Activity —
Every line from the line containing "(199, 427) = (417, 540): black" through the final line of the data is to be printed exactly; no other line is to appear.

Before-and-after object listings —

──────────

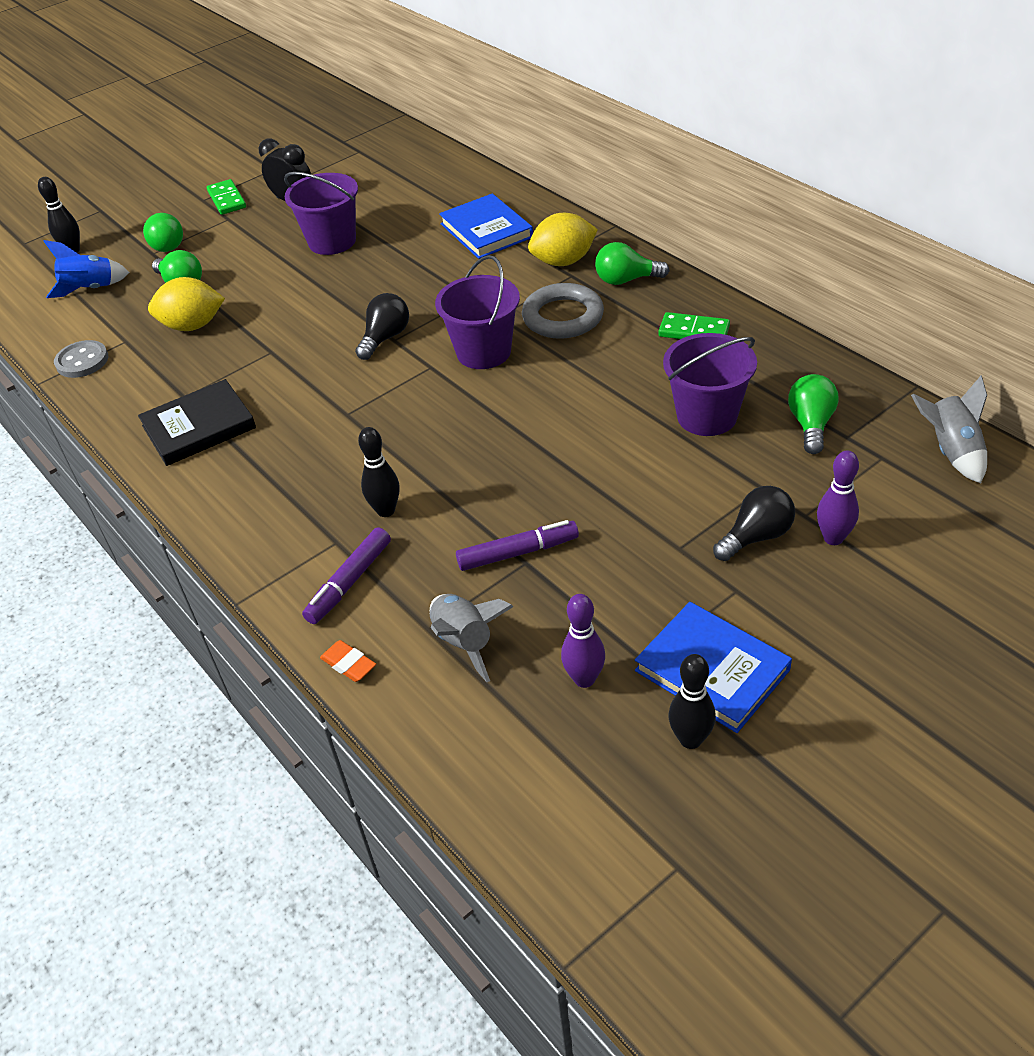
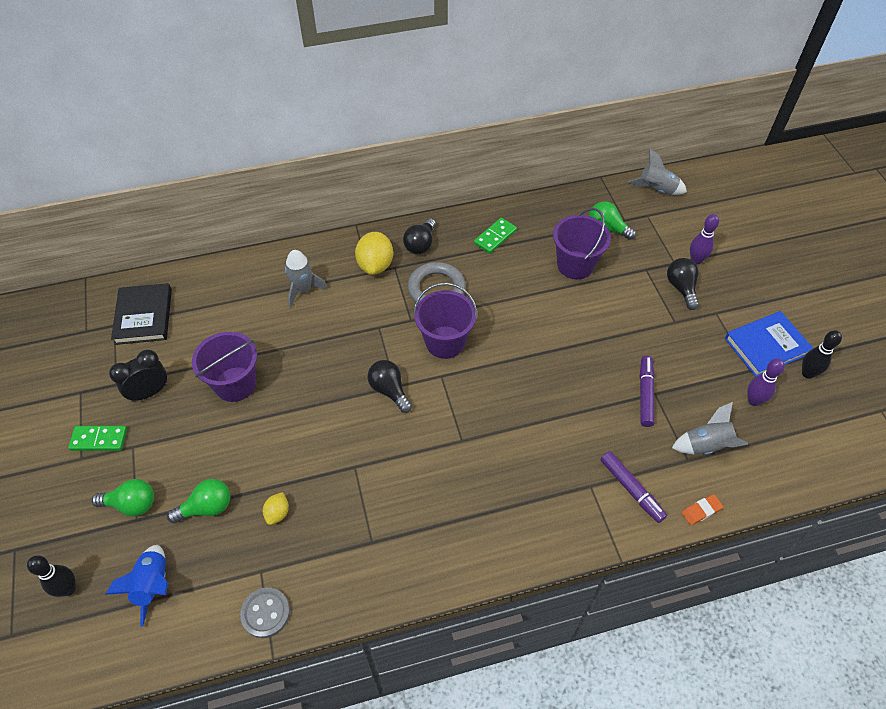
camera: 70 degrees left, 10 degrees up
(193, 326) = (277, 513): yellow lemon -> yellow lemon, size x0.53
(199, 427) = (417, 540): black book -> black book (144, 316)
(386, 510) = (574, 449): black bowling pin -> none
(486, 231) = (303, 290): blue book -> grey rocket
(626, 280) = (420, 244): green light bulb -> black light bulb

──────────

Solution —
(199, 427) = (417, 540): black book -> black book (144, 316)
(386, 510) = (574, 449): black bowling pin -> none
(486, 231) = (303, 290): blue book -> grey rocket
(626, 280) = (420, 244): green light bulb -> black light bulb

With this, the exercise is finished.